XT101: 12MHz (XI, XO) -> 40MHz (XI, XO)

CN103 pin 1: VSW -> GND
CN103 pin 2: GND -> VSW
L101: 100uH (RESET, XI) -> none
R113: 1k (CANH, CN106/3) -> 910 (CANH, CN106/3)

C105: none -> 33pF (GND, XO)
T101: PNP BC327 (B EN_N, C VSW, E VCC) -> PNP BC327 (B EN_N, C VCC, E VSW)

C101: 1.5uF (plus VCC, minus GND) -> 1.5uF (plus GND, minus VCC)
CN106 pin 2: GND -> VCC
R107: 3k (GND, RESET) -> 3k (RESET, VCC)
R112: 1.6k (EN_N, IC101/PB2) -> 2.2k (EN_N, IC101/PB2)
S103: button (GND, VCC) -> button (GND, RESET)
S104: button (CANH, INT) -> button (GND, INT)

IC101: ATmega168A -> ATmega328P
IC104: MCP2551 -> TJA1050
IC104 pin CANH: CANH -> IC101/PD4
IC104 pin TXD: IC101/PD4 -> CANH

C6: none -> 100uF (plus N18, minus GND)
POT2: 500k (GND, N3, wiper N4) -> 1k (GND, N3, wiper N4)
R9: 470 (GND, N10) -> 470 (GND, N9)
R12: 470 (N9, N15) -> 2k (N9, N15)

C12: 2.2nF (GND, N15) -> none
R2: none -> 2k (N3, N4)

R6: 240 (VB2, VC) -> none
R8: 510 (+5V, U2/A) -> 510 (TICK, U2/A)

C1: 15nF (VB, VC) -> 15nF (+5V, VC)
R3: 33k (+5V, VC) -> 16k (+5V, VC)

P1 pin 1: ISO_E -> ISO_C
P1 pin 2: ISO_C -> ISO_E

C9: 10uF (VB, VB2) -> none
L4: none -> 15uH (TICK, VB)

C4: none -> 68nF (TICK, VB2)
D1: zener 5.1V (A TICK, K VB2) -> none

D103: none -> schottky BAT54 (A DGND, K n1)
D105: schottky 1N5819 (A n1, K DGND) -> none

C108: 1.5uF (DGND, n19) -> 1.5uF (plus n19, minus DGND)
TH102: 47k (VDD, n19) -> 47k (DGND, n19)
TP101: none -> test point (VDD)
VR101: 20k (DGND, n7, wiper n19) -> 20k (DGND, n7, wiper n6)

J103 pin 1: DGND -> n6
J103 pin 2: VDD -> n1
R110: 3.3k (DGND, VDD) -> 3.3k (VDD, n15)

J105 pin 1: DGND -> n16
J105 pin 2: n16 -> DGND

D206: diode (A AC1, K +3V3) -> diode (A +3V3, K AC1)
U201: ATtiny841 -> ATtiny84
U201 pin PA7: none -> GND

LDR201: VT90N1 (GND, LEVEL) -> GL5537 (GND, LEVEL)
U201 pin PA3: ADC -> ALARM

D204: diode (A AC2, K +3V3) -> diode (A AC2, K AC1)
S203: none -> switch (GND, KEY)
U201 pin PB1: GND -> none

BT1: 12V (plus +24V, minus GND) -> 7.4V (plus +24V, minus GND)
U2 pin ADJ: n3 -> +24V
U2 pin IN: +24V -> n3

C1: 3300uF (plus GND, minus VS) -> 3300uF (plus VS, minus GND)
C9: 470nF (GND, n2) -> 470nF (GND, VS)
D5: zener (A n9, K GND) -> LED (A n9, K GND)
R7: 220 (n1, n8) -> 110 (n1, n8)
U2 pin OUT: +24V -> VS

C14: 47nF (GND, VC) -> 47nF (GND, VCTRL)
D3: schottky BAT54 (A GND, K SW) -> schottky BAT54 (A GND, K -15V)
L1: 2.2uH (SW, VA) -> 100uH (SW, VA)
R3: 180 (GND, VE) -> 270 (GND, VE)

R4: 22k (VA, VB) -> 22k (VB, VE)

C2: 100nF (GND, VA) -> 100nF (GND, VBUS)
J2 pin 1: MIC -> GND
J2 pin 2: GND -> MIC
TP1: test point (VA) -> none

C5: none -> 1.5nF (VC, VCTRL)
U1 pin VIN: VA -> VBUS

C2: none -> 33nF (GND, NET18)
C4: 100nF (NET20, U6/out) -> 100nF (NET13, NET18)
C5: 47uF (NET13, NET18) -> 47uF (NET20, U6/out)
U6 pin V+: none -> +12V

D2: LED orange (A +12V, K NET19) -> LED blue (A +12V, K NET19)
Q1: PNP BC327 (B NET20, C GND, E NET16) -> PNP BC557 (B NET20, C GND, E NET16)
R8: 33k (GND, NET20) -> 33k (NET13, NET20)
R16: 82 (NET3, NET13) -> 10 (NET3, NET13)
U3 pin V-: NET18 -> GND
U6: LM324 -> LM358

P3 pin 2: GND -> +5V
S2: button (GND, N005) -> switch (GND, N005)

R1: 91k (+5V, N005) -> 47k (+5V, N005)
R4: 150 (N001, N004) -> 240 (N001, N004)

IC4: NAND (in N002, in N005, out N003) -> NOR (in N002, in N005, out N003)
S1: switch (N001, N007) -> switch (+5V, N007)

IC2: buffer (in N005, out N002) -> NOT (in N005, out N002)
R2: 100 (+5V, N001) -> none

──────────

Please show each line in the records above that contains "schottky".

# [Solution below]
D103: none -> schottky BAT54 (A DGND, K n1)
D105: schottky 1N5819 (A n1, K DGND) -> none
D3: schottky BAT54 (A GND, K SW) -> schottky BAT54 (A GND, K -15V)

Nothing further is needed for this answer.